## WORK INSTRUCTIONS
Please return each entry that follows exactly as given, but without pictures.

## EXERCISE MATERIAL
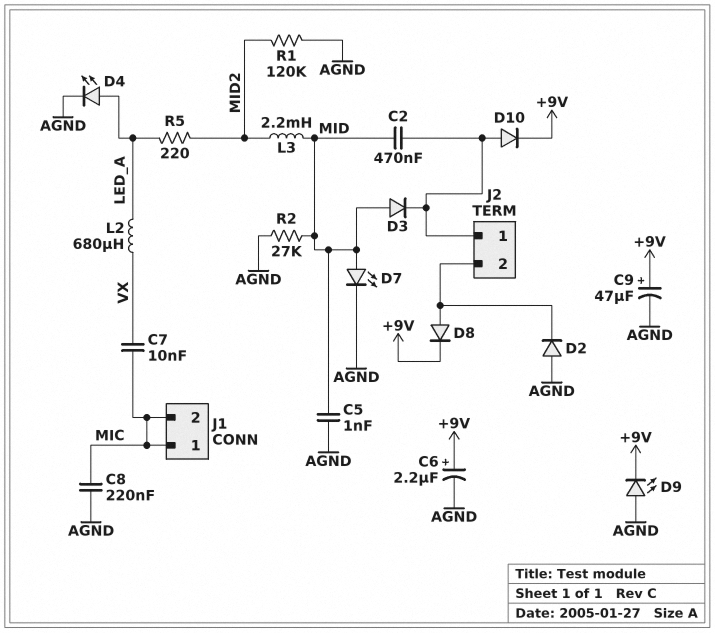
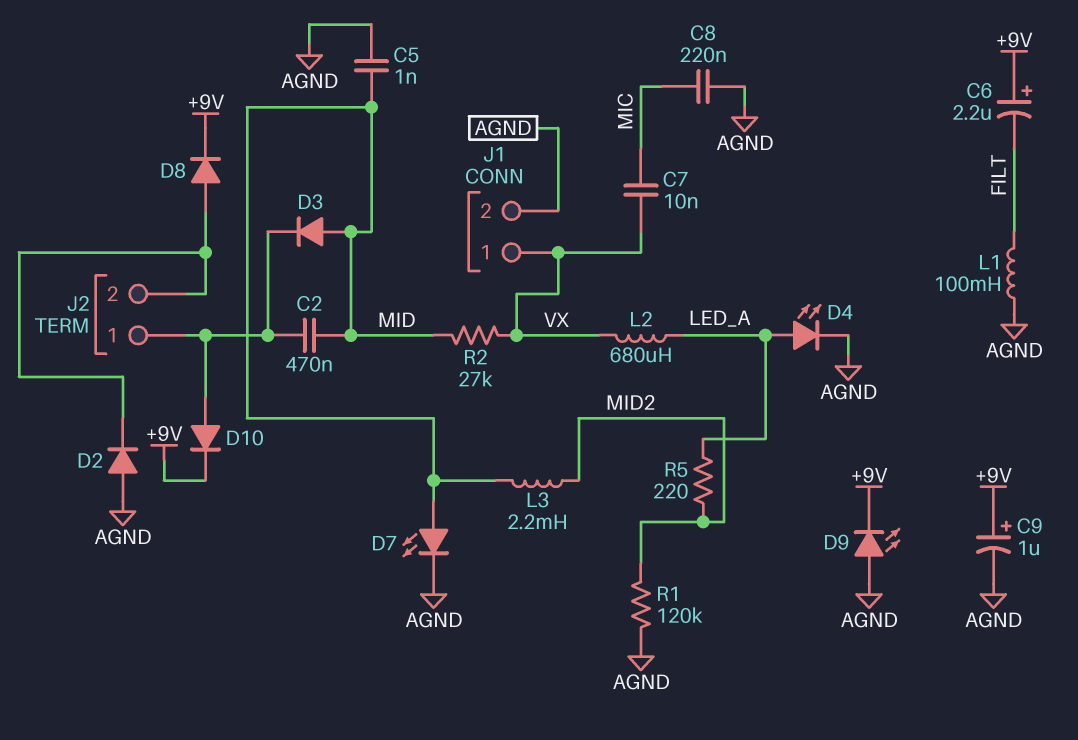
C6: 2.2uF (plus +9V, minus AGND) -> 2.2uF (plus +9V, minus FILT)
C9: 47uF (plus +9V, minus AGND) -> 1uF (plus +9V, minus AGND)
J1 pin 1: MIC -> VX
J1 pin 2: MIC -> AGND
L1: none -> 100mH (AGND, FILT)
R2: 27k (AGND, MID) -> 27k (MID, VX)

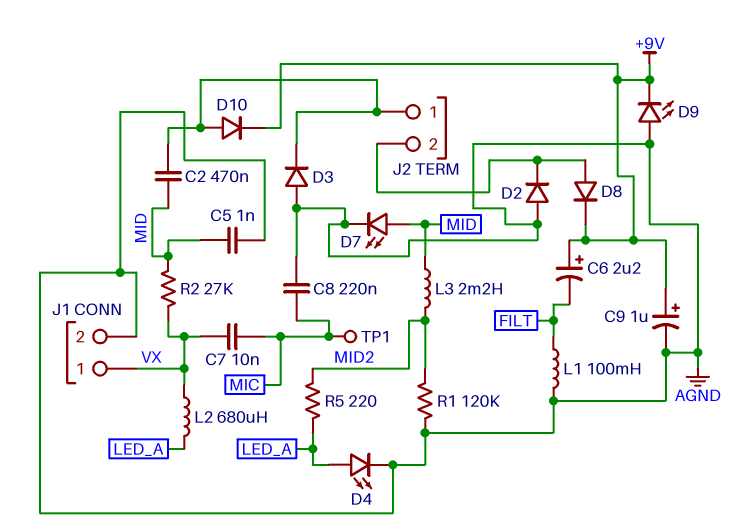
D3: diode (A MID, K J2/1) -> diode (A AGND, K J2/1)
TP1: none -> test point (MIC)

## COMPLETED TASK
C6: 2.2uF (plus +9V, minus AGND) -> 2.2uF (plus +9V, minus FILT)
C9: 47uF (plus +9V, minus AGND) -> 1uF (plus +9V, minus AGND)
J1 pin 1: MIC -> VX
J1 pin 2: MIC -> AGND
L1: none -> 100mH (AGND, FILT)
R2: 27k (AGND, MID) -> 27k (MID, VX)

D3: diode (A MID, K J2/1) -> diode (A AGND, K J2/1)
TP1: none -> test point (MIC)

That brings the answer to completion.